**What to produce**
Copy the rows below word for word, leaving out the pictures.

**Input records**
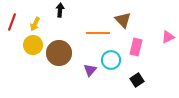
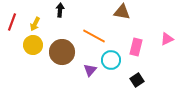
brown triangle: moved 1 px left, 8 px up; rotated 36 degrees counterclockwise
orange line: moved 4 px left, 3 px down; rotated 30 degrees clockwise
pink triangle: moved 1 px left, 2 px down
brown circle: moved 3 px right, 1 px up
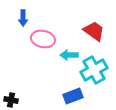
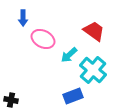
pink ellipse: rotated 15 degrees clockwise
cyan arrow: rotated 42 degrees counterclockwise
cyan cross: moved 1 px left; rotated 20 degrees counterclockwise
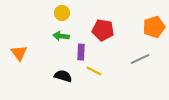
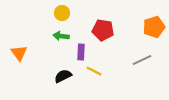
gray line: moved 2 px right, 1 px down
black semicircle: rotated 42 degrees counterclockwise
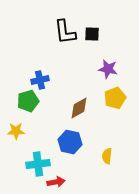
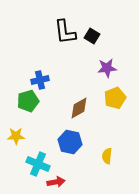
black square: moved 2 px down; rotated 28 degrees clockwise
purple star: moved 1 px left, 1 px up; rotated 18 degrees counterclockwise
yellow star: moved 5 px down
cyan cross: rotated 30 degrees clockwise
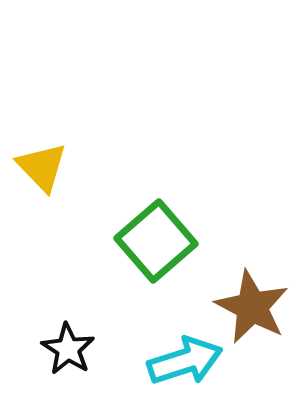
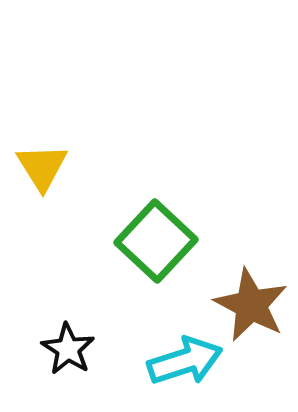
yellow triangle: rotated 12 degrees clockwise
green square: rotated 6 degrees counterclockwise
brown star: moved 1 px left, 2 px up
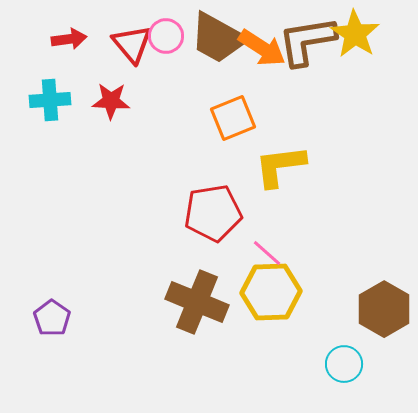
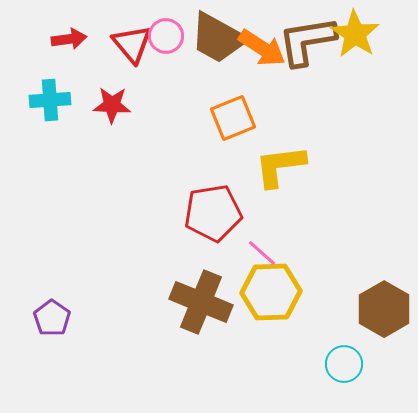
red star: moved 1 px right, 4 px down
pink line: moved 5 px left
brown cross: moved 4 px right
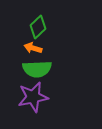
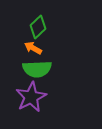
orange arrow: rotated 12 degrees clockwise
purple star: moved 2 px left; rotated 16 degrees counterclockwise
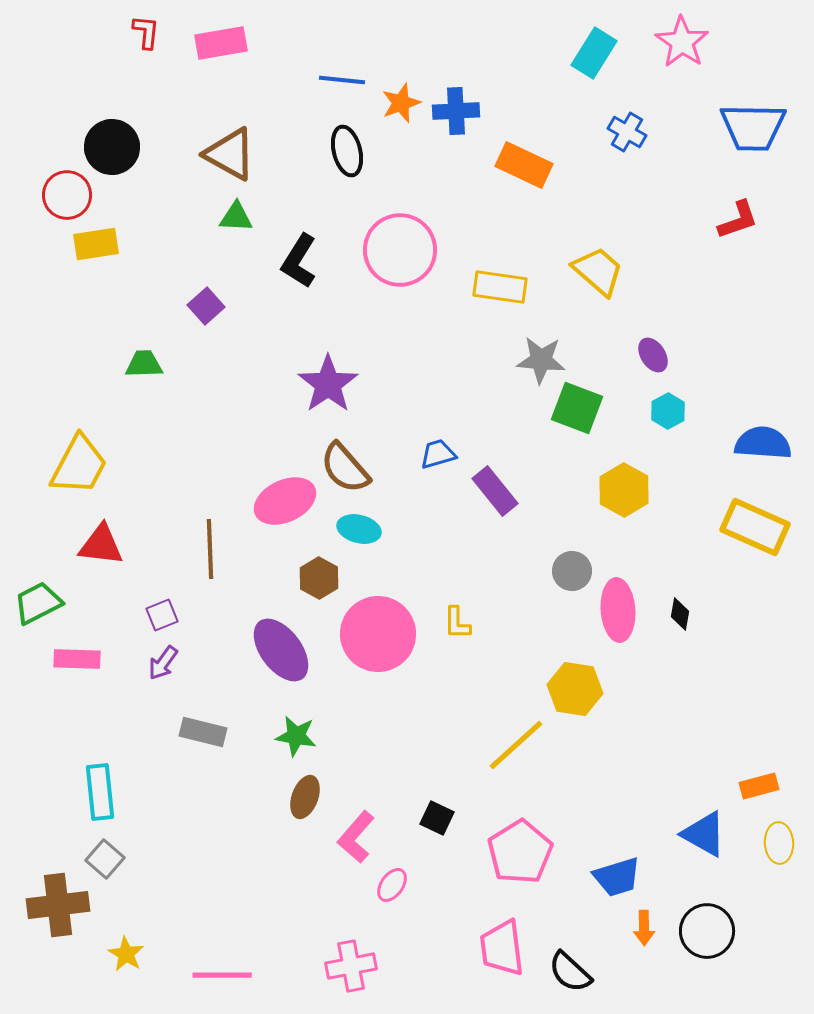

**Reply to the task**
brown triangle: moved 1 px left, 8 px up; rotated 36 degrees counterclockwise
orange line: moved 4 px left, 3 px down; rotated 30 degrees clockwise
pink triangle: moved 1 px left, 2 px down
brown circle: moved 3 px right, 1 px up
pink ellipse: rotated 15 degrees clockwise
cyan arrow: rotated 42 degrees counterclockwise
cyan cross: moved 1 px left; rotated 20 degrees counterclockwise
gray line: moved 2 px right, 1 px down
black semicircle: rotated 42 degrees counterclockwise
black square: moved 2 px down; rotated 28 degrees clockwise
purple star: moved 1 px left, 1 px up; rotated 18 degrees counterclockwise
yellow star: moved 5 px down
cyan cross: rotated 30 degrees clockwise
yellow triangle: rotated 12 degrees clockwise
green square: rotated 6 degrees counterclockwise
brown star: moved 1 px left, 2 px up
red star: moved 1 px right, 4 px down
pink line: moved 5 px left
brown cross: moved 4 px right
orange arrow: rotated 12 degrees clockwise
purple star: moved 2 px left; rotated 16 degrees counterclockwise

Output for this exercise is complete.